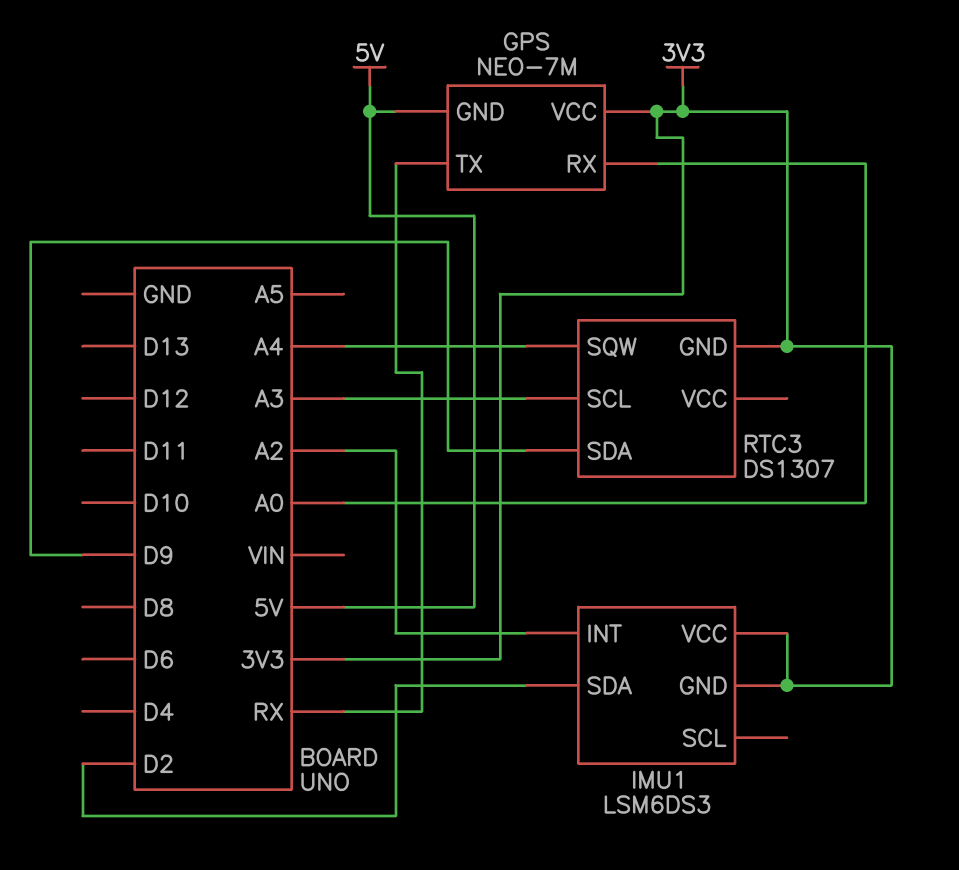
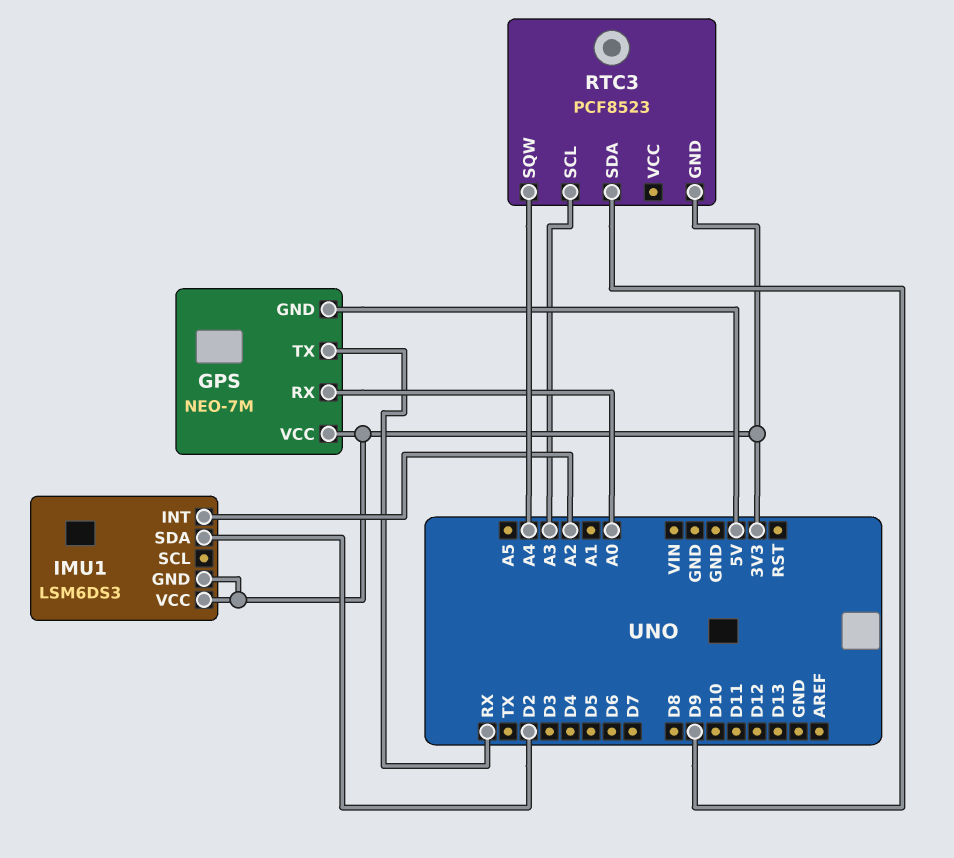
RTC3: DS1307 -> PCF8523

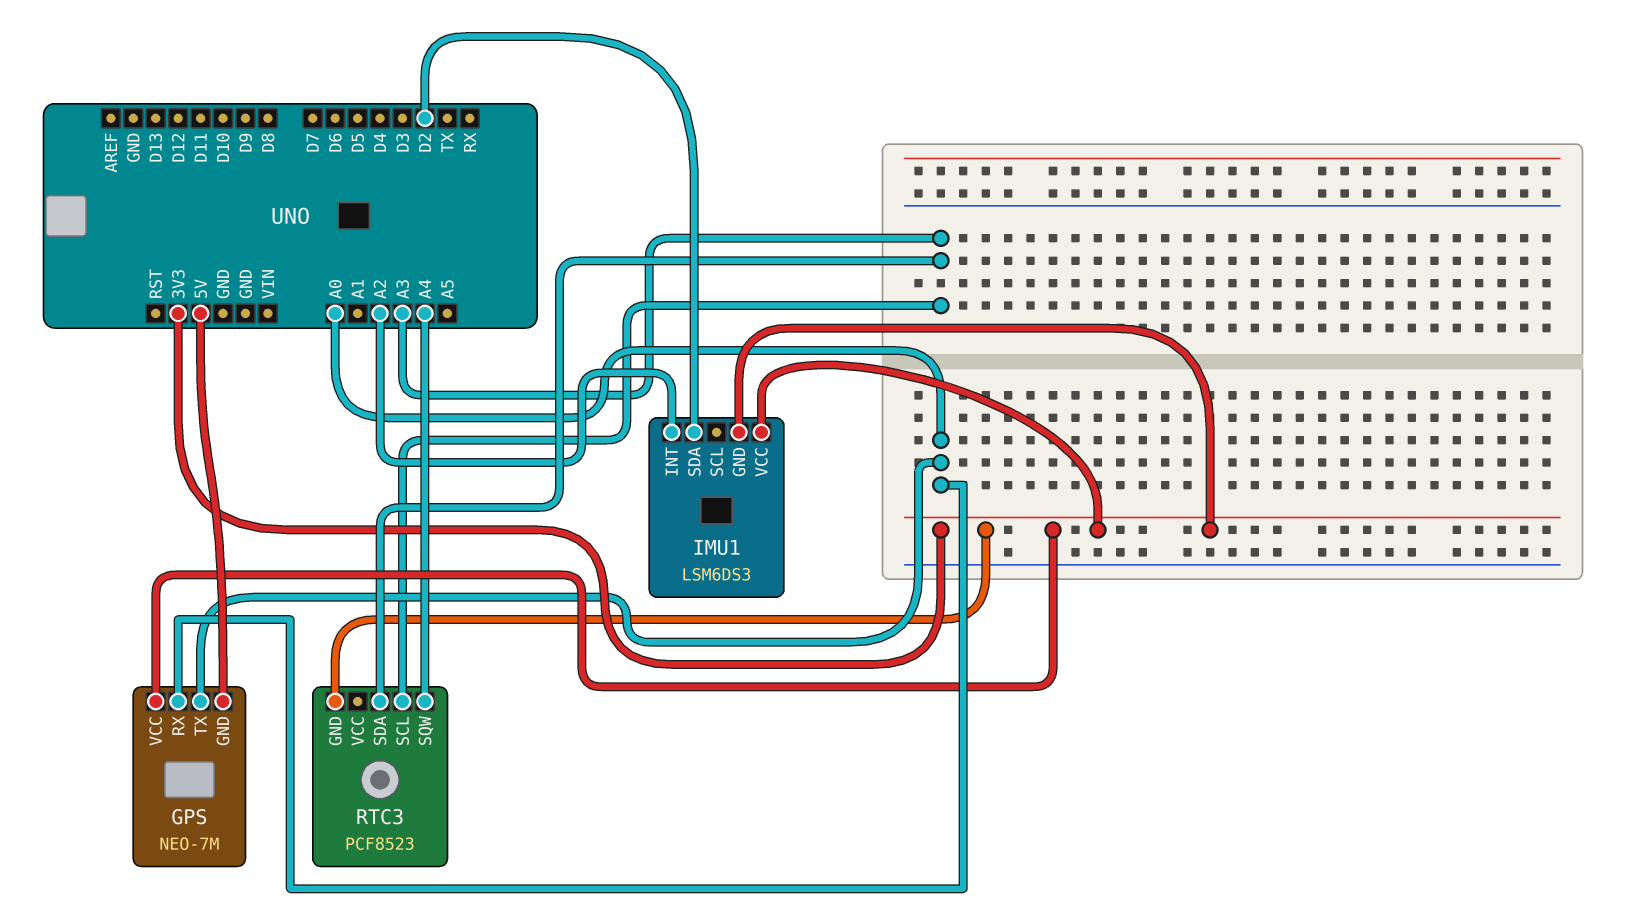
GPS pin TX: RX -> A0
RTC3 pin SDA: D9 -> A3

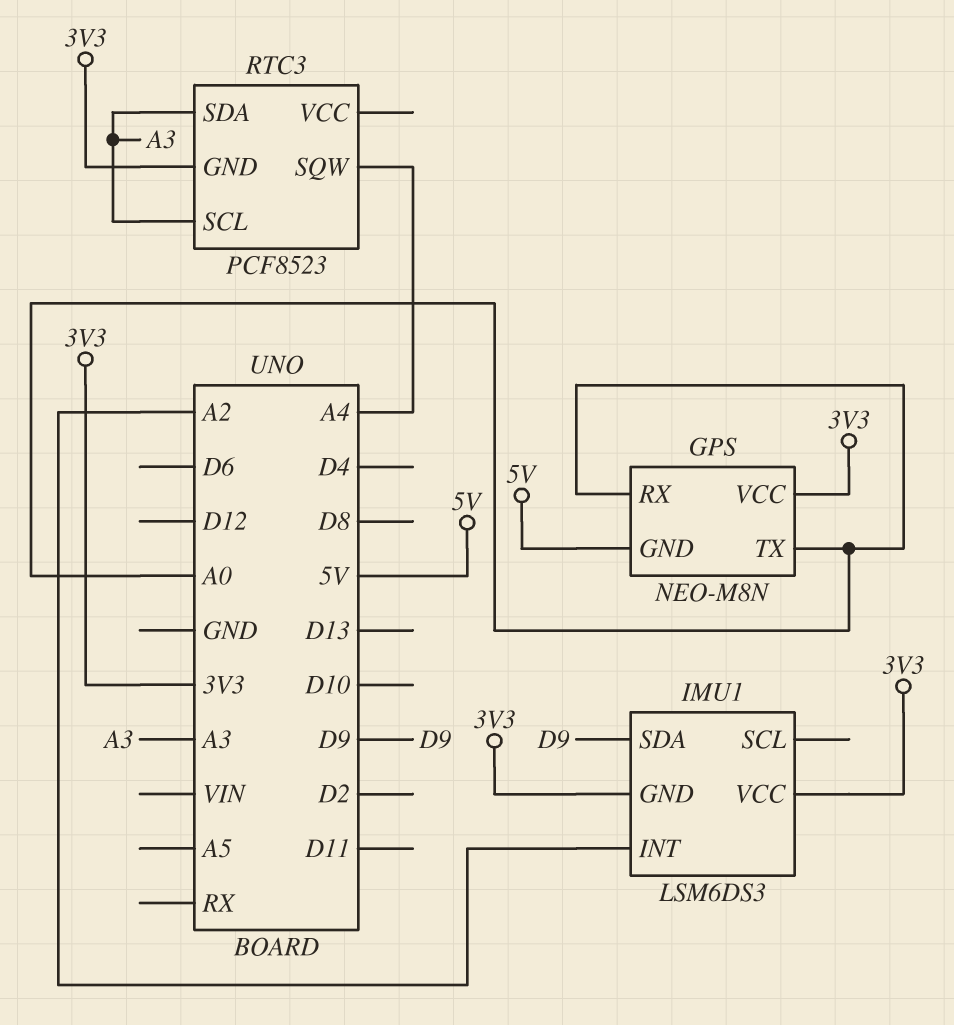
GPS: NEO-7M -> NEO-M8N
IMU1 pin SDA: D2 -> D9

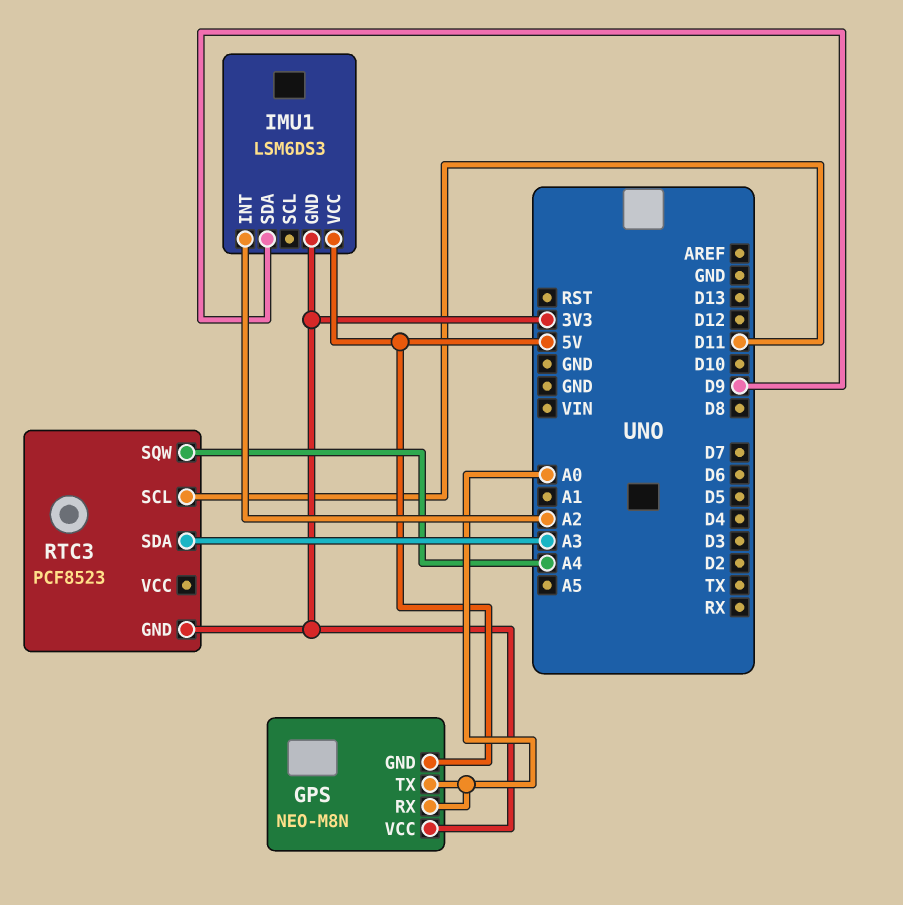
IMU1 pin VCC: 3V3 -> 5V
RTC3 pin SCL: A3 -> D11

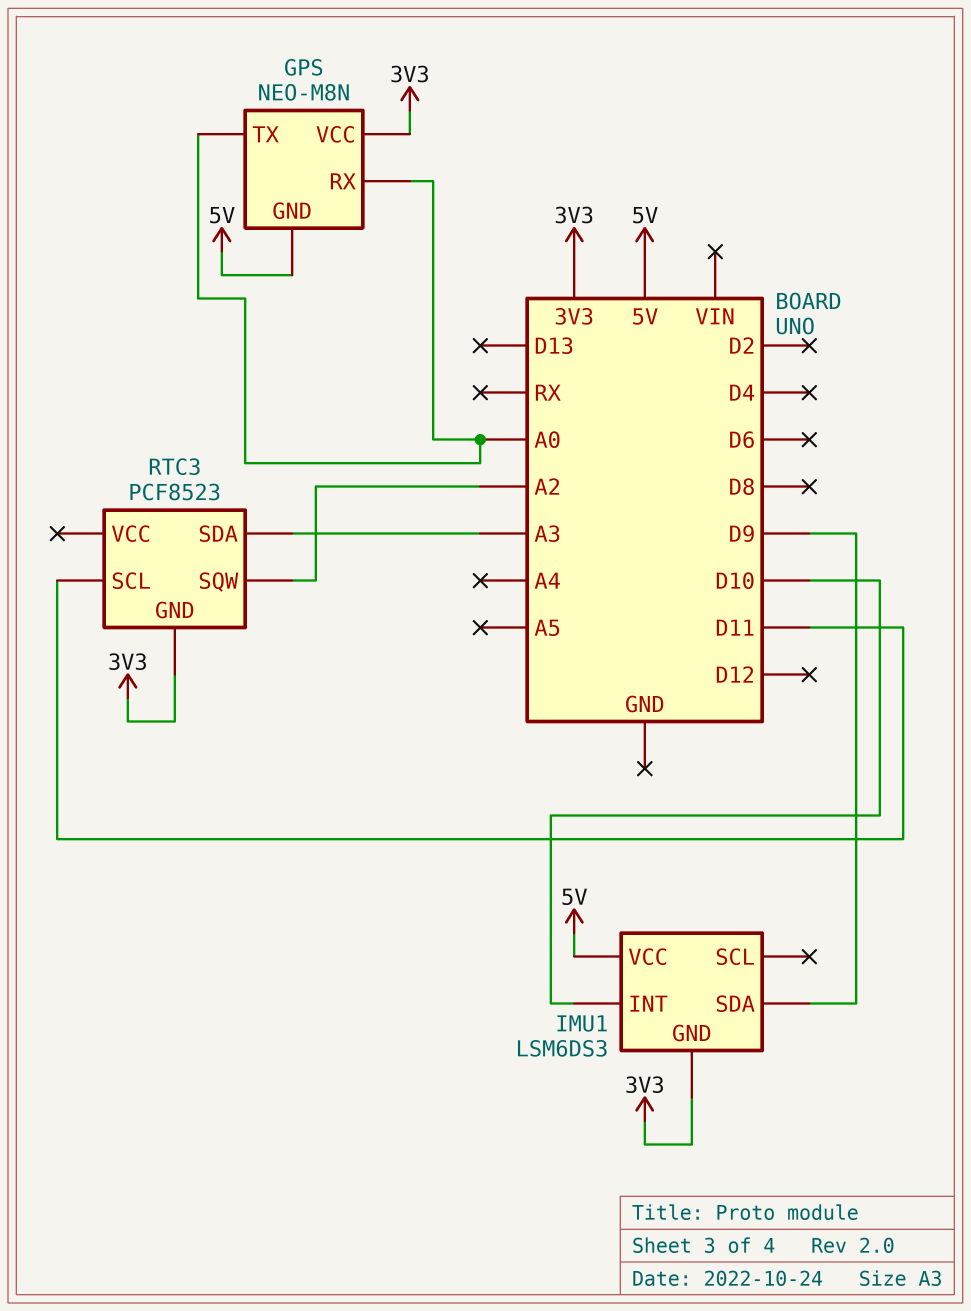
IMU1 pin INT: A2 -> D10
RTC3 pin SQW: A4 -> A2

------------------------------------------------------------------------

Give the entries above again in full and exactly, but not the pictures.

RTC3: DS1307 -> PCF8523

GPS pin TX: RX -> A0
RTC3 pin SDA: D9 -> A3

GPS: NEO-7M -> NEO-M8N
IMU1 pin SDA: D2 -> D9

IMU1 pin VCC: 3V3 -> 5V
RTC3 pin SCL: A3 -> D11

IMU1 pin INT: A2 -> D10
RTC3 pin SQW: A4 -> A2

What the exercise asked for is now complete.